• _DATASET EXCERPT_:
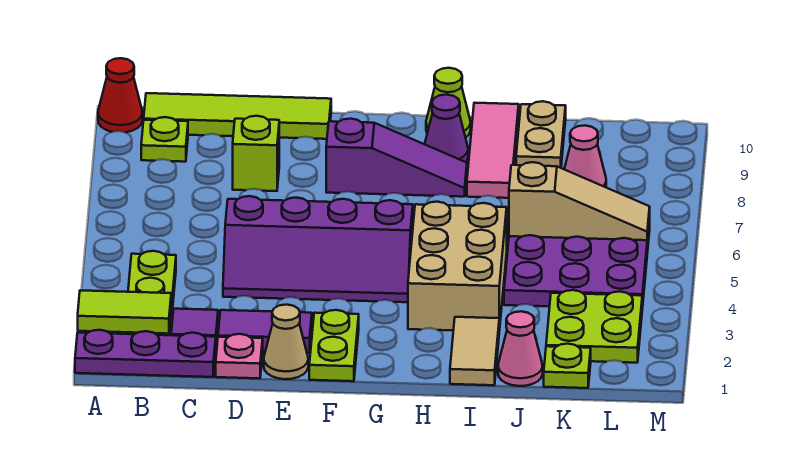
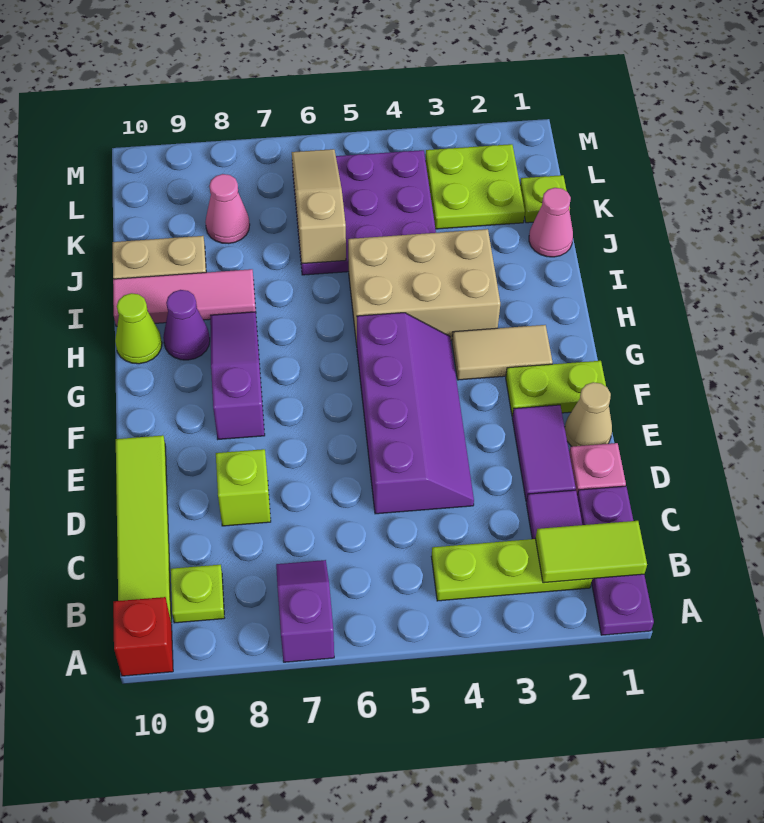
lime tile A2:B2 level 2 -> lime tile B1:B2 level 2
none -> purple slope A7:B7 level 1 top A
red cone A10 level 1 -> red brick A10 level 1
tan tile I1:I2 level 1 -> tan tile G2:G3 level 1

• _AIM OF THE TASK_: Where a picture appears in the listing above, skip it and set down all the rest exactly.

• _TASK RESULT_:
lime tile A2:B2 level 2 -> lime tile B1:B2 level 2
none -> purple slope A7:B7 level 1 top A
red cone A10 level 1 -> red brick A10 level 1
tan tile I1:I2 level 1 -> tan tile G2:G3 level 1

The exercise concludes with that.